# The problem
Every line from the one with "CN1 pin 1: none -> GND" through the end of the material should be written out character for character. Lines before it are excluded.

# Given records
━━━
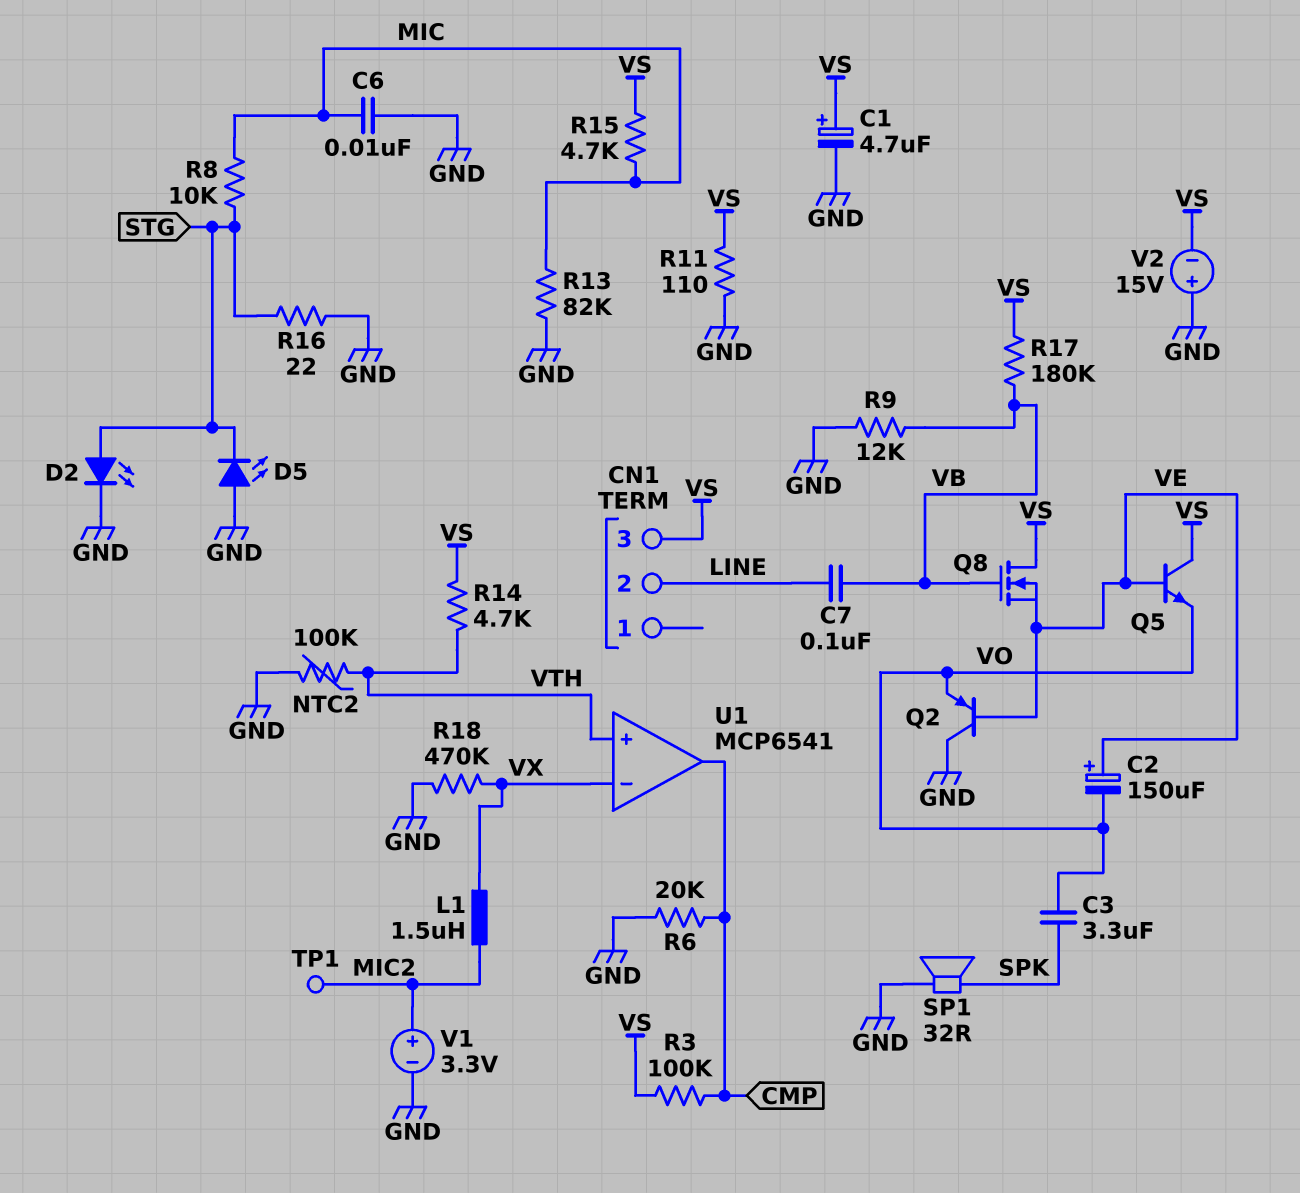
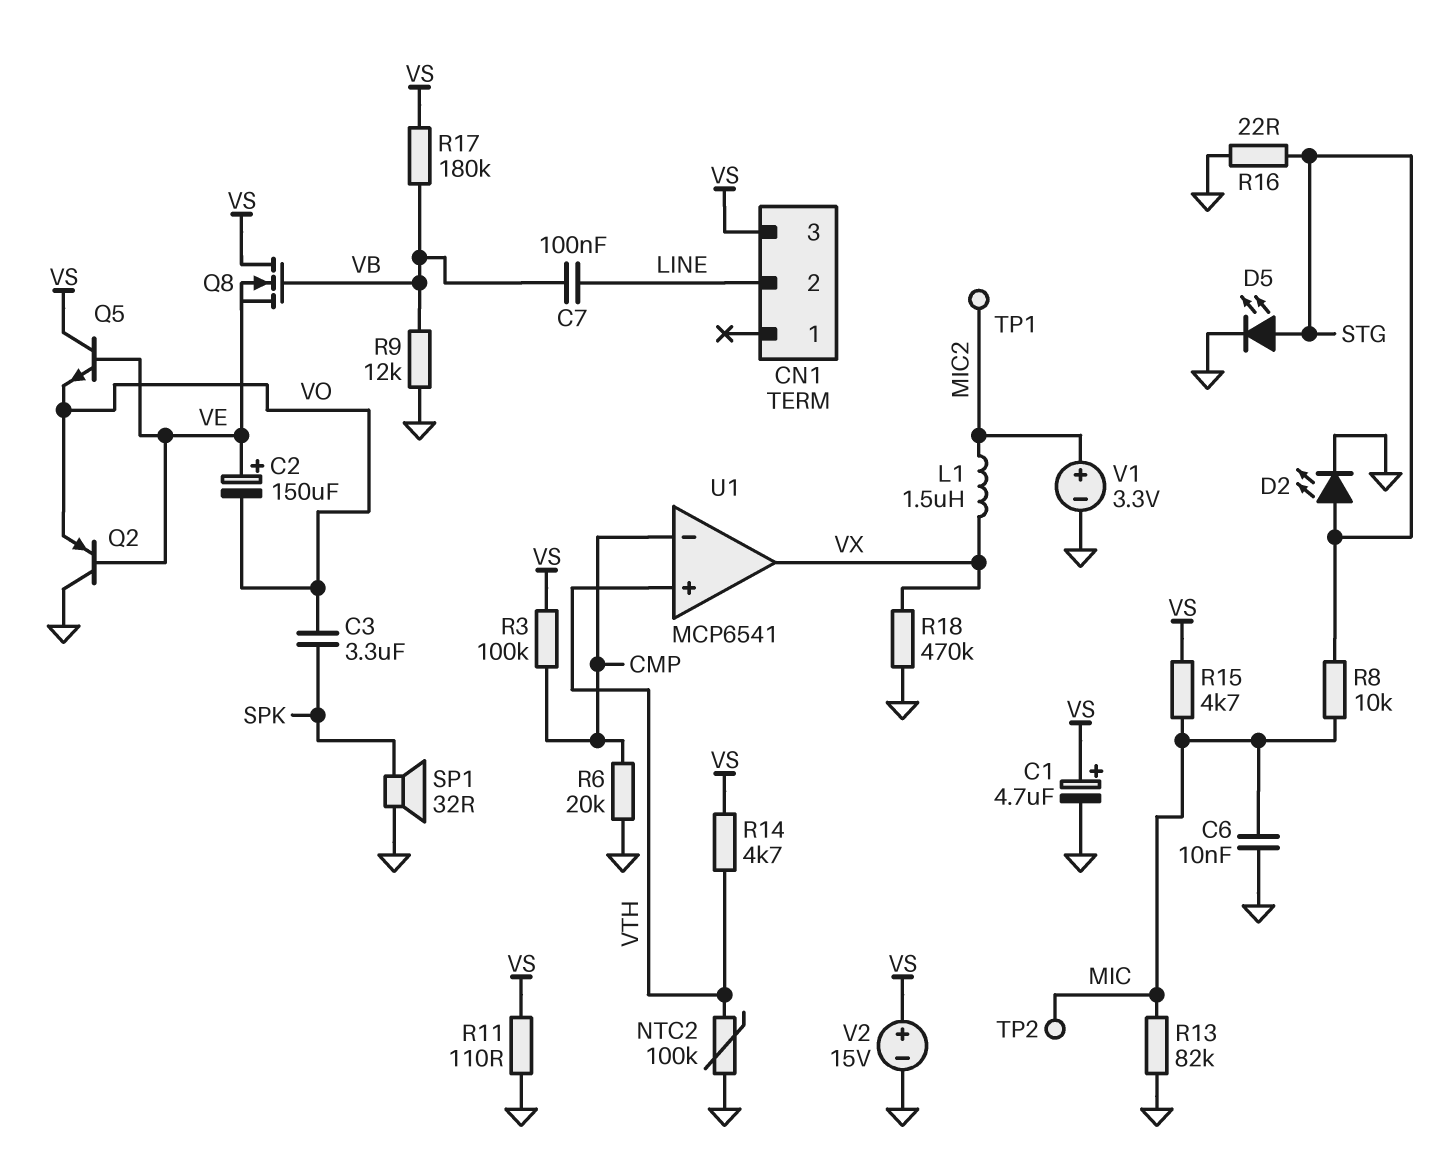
D5: LED (A GND, K STG) -> LED (A STG, K GND)
TP2: none -> test point (MIC)
U1 pin in-: VX -> CMP
U1 pin out: CMP -> VX
V2: 15V (plus GND, minus VS) -> 15V (plus VS, minus GND)

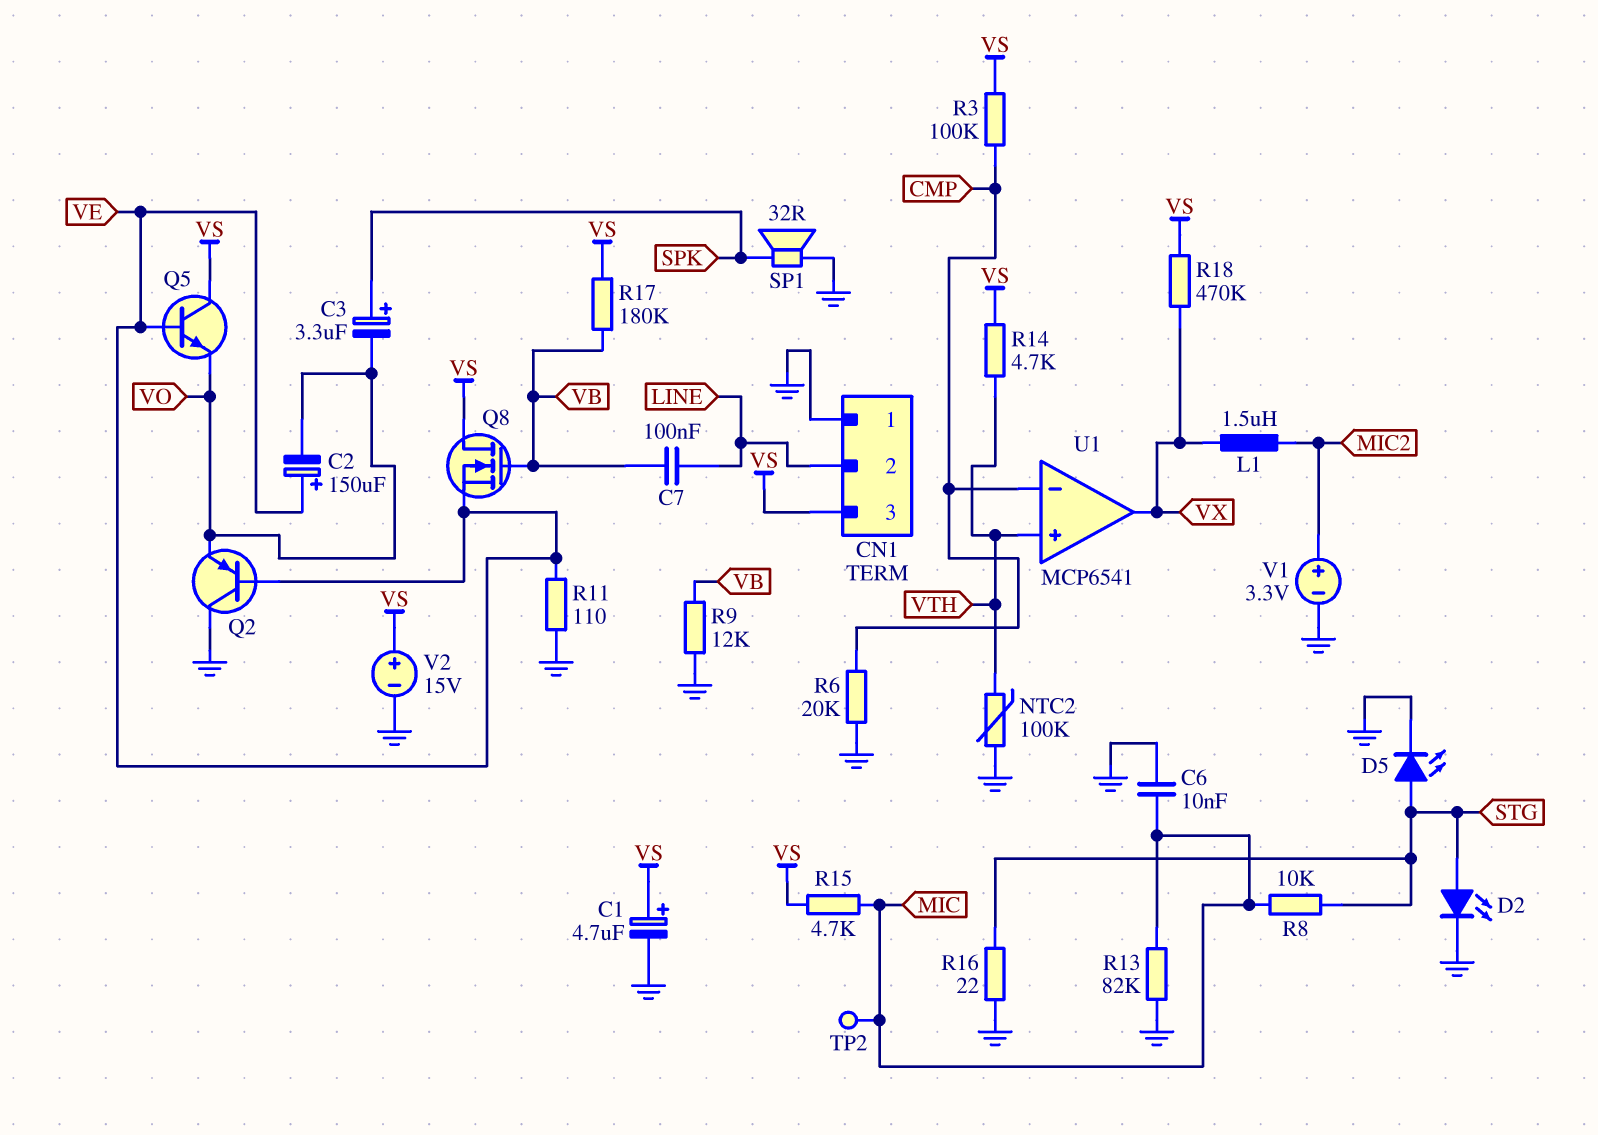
C3: 3.3uF (SPK, VO) -> 3.3uF (plus SPK, minus VO)
CN1 pin 1: none -> GND
R11: 110 (GND, VS) -> 110 (GND, VE)
R18: 470k (GND, VX) -> 470k (VS, VX)
TP1: test point (MIC2) -> none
━━━
# Answer box
CN1 pin 1: none -> GND
R11: 110 (GND, VS) -> 110 (GND, VE)
R18: 470k (GND, VX) -> 470k (VS, VX)
TP1: test point (MIC2) -> none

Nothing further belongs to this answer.